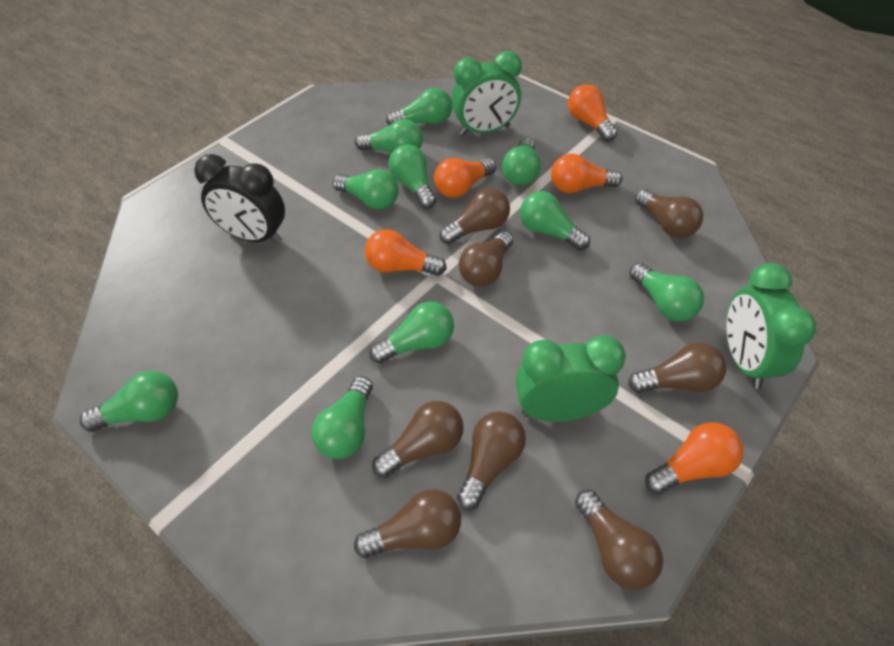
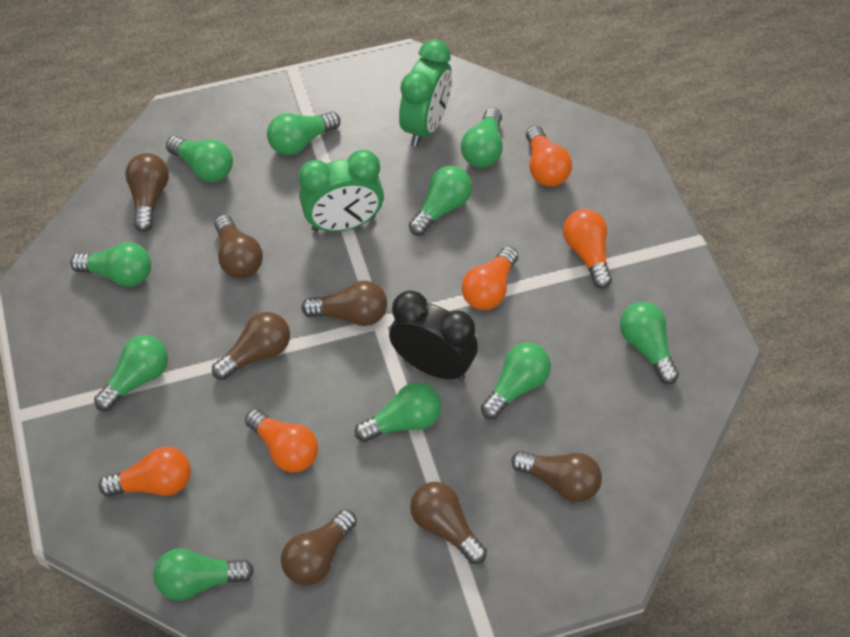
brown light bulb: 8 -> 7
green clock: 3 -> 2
#####
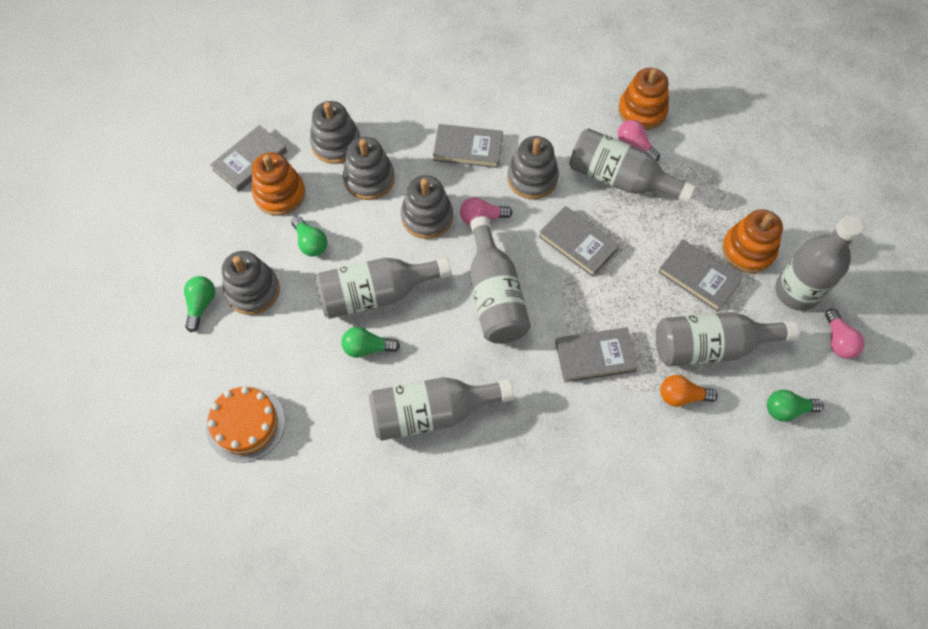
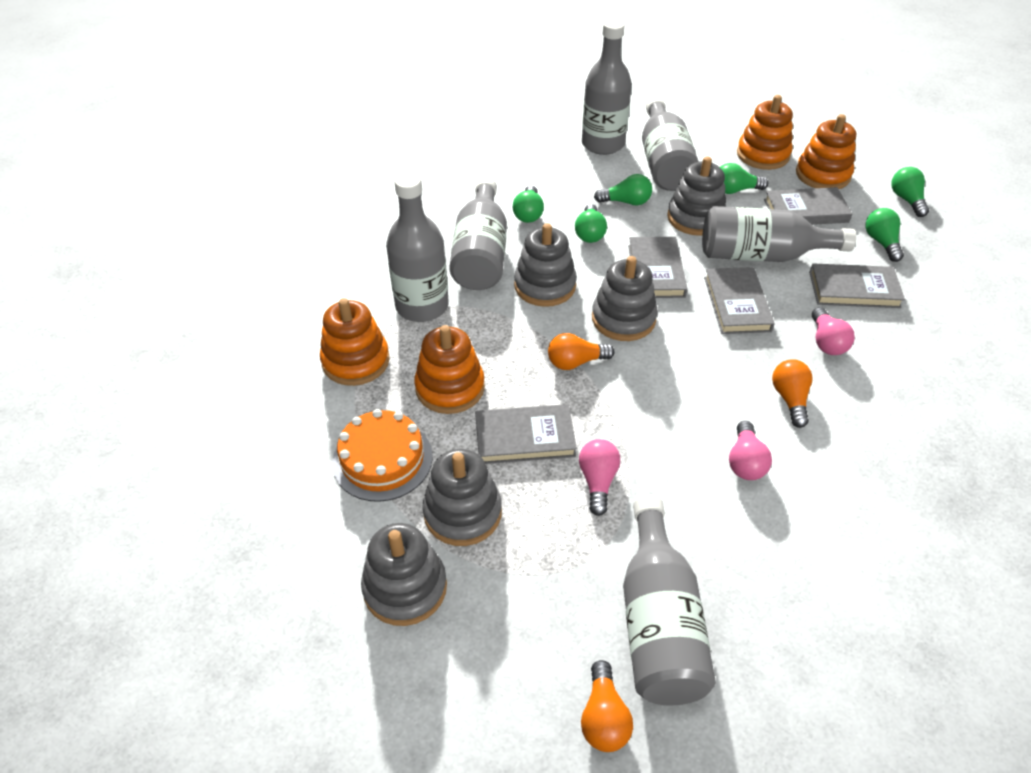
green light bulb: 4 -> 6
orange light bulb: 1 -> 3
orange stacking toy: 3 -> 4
#####
Exercise prompt:
Find and copy each line above holding "orange".

Response for this exercise:
orange light bulb: 1 -> 3
orange stacking toy: 3 -> 4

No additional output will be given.